Action item: Hand back all records exactly, pictures omitted.

Data section:
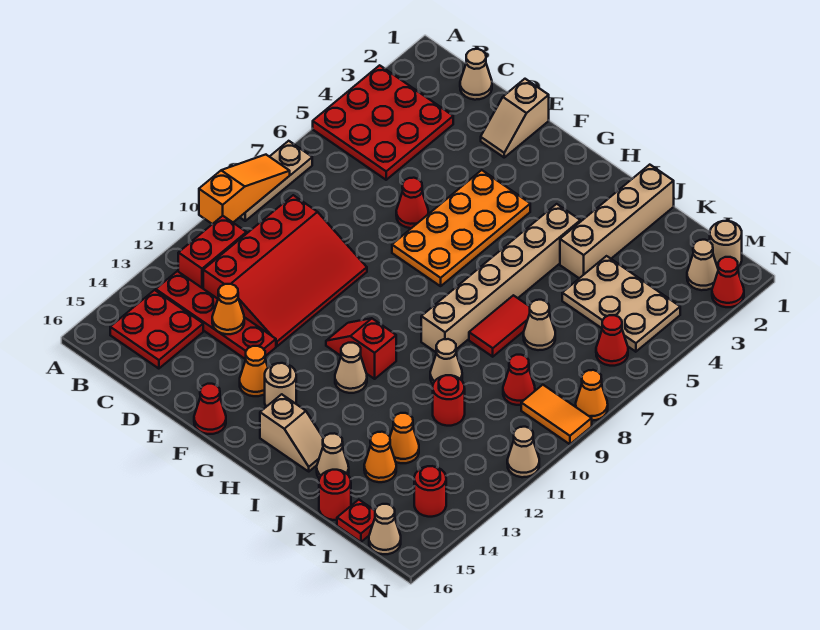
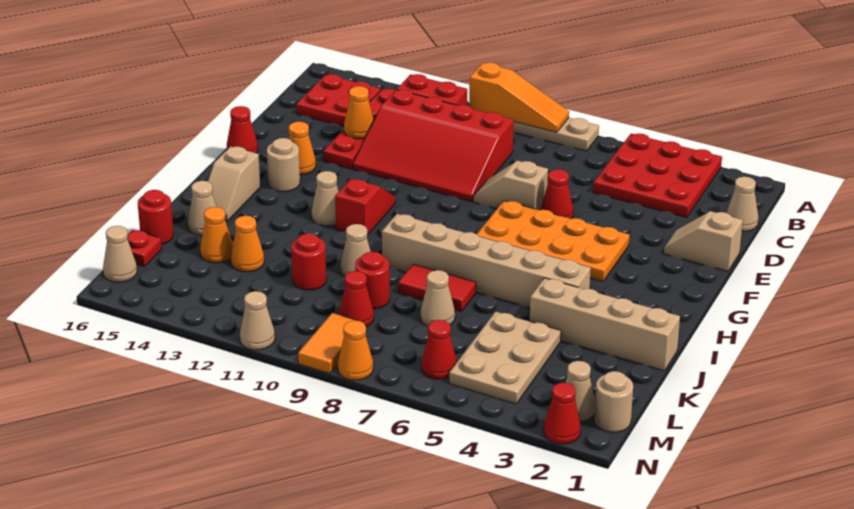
none -> tan slope E7:E8 level 1 top 7
red round brick M14 level 1 -> red round brick K9 level 1

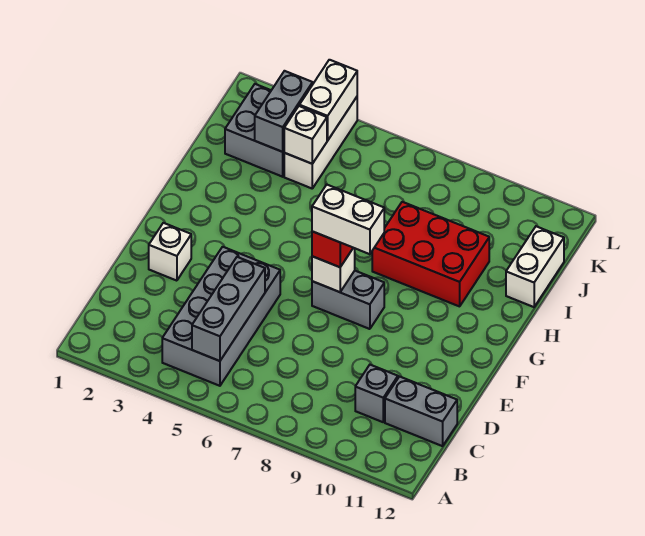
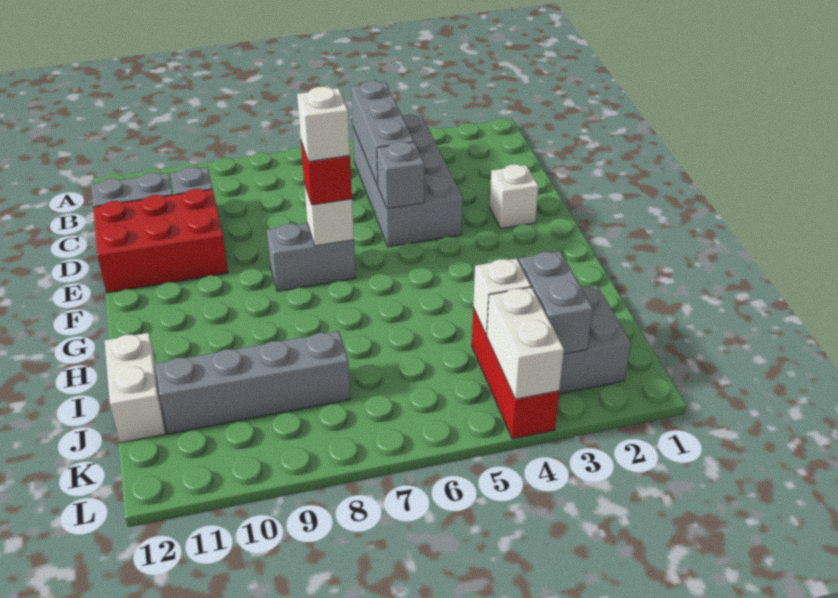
none -> grey brick E5 level 2
white brick F7:F8 level 4 -> white brick F7 level 4
red brick H8:I10 level 1 -> red brick D10:E12 level 1
white brick J4:L4 level 1 -> red brick J4:L4 level 1
none -> grey brick J8:J11 level 1

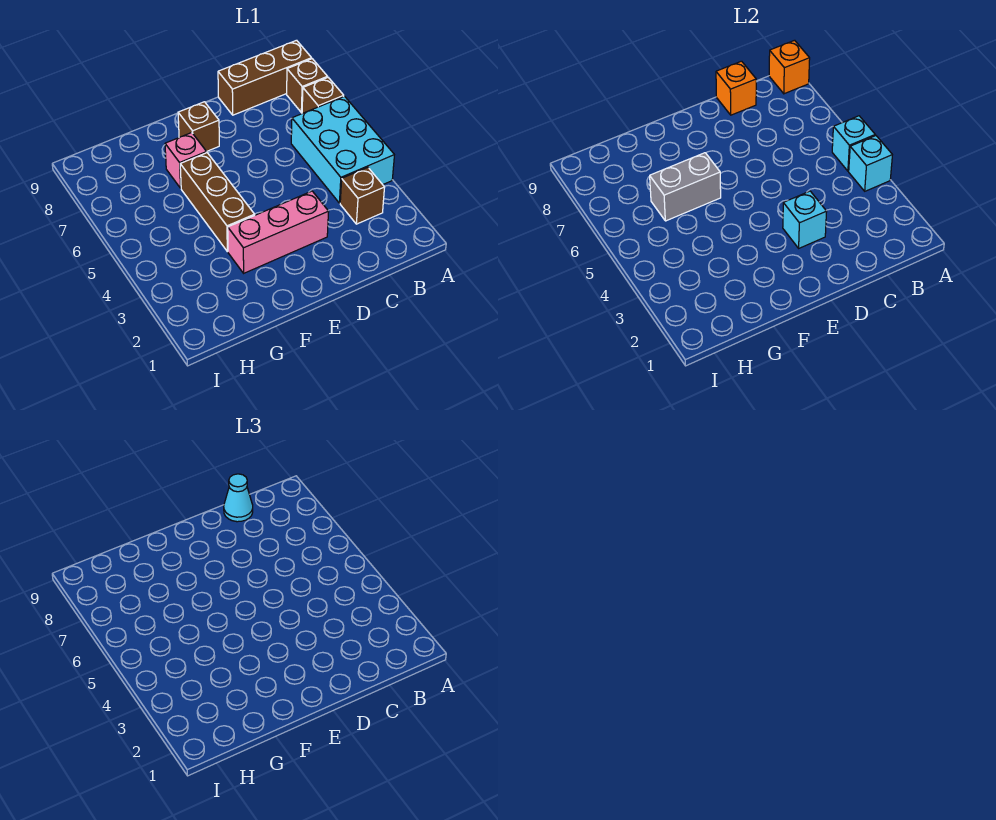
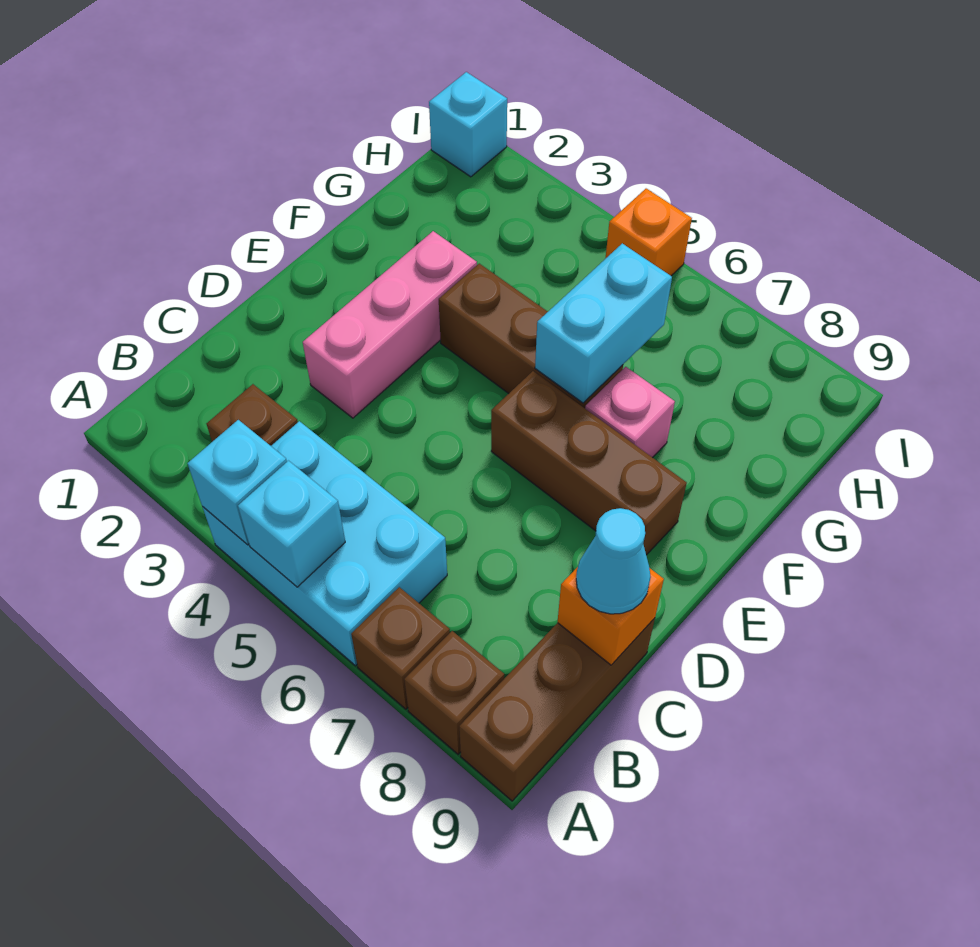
orange brick A9 level 2 -> orange brick I5 level 1
cyan brick D3 level 2 -> cyan brick I1 level 1
brown brick E8 level 1 -> brown brick E6:E8 level 1
grey brick F6:G6 level 2 -> cyan brick F6:G6 level 2

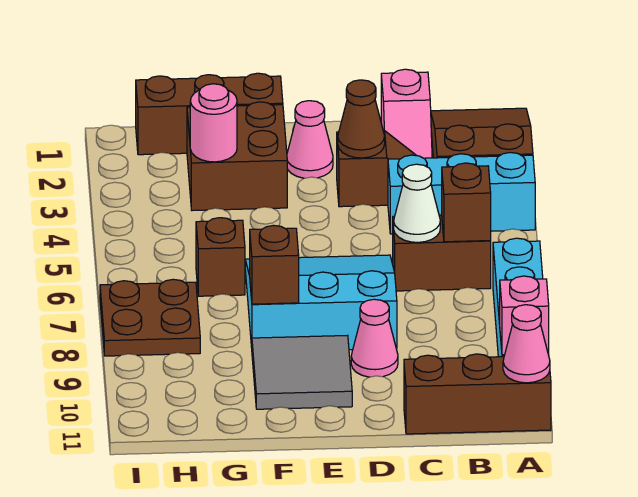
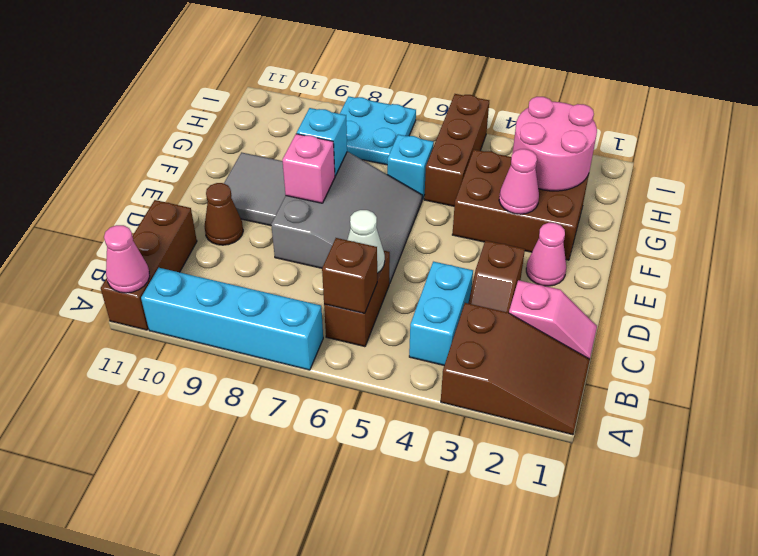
cyan brick A4:C4 level 1 -> cyan brick B4:C4 level 1
pink brick A10 level 2 -> pink brick E8 level 2
pink slope C1:C2 level 1 top 1 -> pink slope C1:C2 level 1 top 2
brown cone D3 level 2 -> brown cone D10 level 1
cyan slope D6:F8 level 1 top 8 -> grey slope D6:F8 level 1 top 8
pink cone D9 level 1 -> pink cone F3 level 2
brown brick F1:H1 level 1 -> brown brick G5:I5 level 1
brown brick F2:G3 level 1 -> brown brick F2:G4 level 1
brown brick F8 level 2 -> cyan brick F8 level 2
pink round brick G3 level 2 -> pink round brick G2:H3 level 2
brown brick G6 level 1 -> cyan brick G6 level 1
brown plate H7:I8 level 1 -> cyan plate H7:I8 level 1

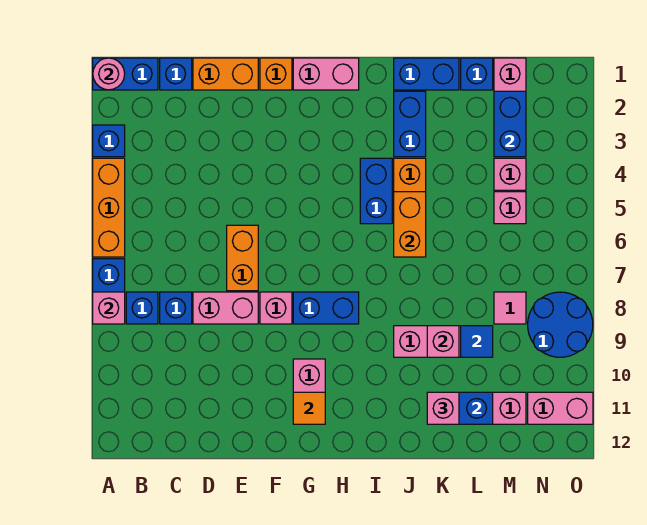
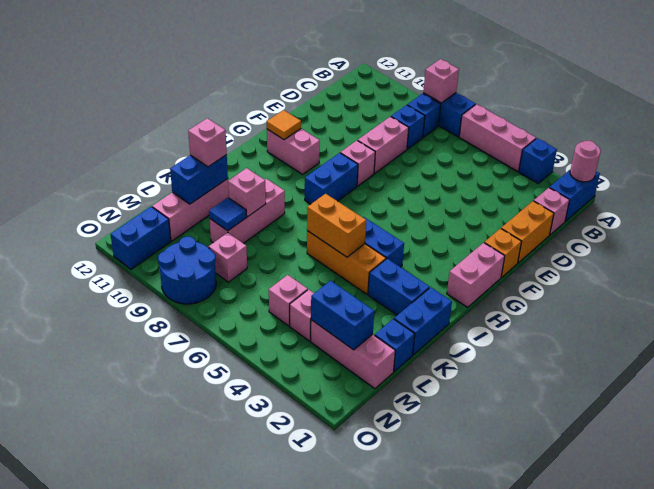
orange brick A4:A6 level 1 -> pink brick A4:A6 level 1
blue brick C1 level 1 -> pink brick C1 level 1
orange brick E6:E7 level 1 -> none
pink tile M8 level 1 -> pink brick M8 level 1
pink brick N11:O11 level 1 -> blue brick N11:O11 level 1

Response to this exercise:
none -> tan slope E7:E8 level 1 top 7
red round brick M14 level 1 -> red round brick K9 level 1

none -> grey brick E5 level 2
white brick F7:F8 level 4 -> white brick F7 level 4
red brick H8:I10 level 1 -> red brick D10:E12 level 1
white brick J4:L4 level 1 -> red brick J4:L4 level 1
none -> grey brick J8:J11 level 1

orange brick A9 level 2 -> orange brick I5 level 1
cyan brick D3 level 2 -> cyan brick I1 level 1
brown brick E8 level 1 -> brown brick E6:E8 level 1
grey brick F6:G6 level 2 -> cyan brick F6:G6 level 2

cyan brick A4:C4 level 1 -> cyan brick B4:C4 level 1
pink brick A10 level 2 -> pink brick E8 level 2
pink slope C1:C2 level 1 top 1 -> pink slope C1:C2 level 1 top 2
brown cone D3 level 2 -> brown cone D10 level 1
cyan slope D6:F8 level 1 top 8 -> grey slope D6:F8 level 1 top 8
pink cone D9 level 1 -> pink cone F3 level 2
brown brick F1:H1 level 1 -> brown brick G5:I5 level 1
brown brick F2:G3 level 1 -> brown brick F2:G4 level 1
brown brick F8 level 2 -> cyan brick F8 level 2
pink round brick G3 level 2 -> pink round brick G2:H3 level 2
brown brick G6 level 1 -> cyan brick G6 level 1
brown plate H7:I8 level 1 -> cyan plate H7:I8 level 1

orange brick A4:A6 level 1 -> pink brick A4:A6 level 1
blue brick C1 level 1 -> pink brick C1 level 1
orange brick E6:E7 level 1 -> none
pink tile M8 level 1 -> pink brick M8 level 1
pink brick N11:O11 level 1 -> blue brick N11:O11 level 1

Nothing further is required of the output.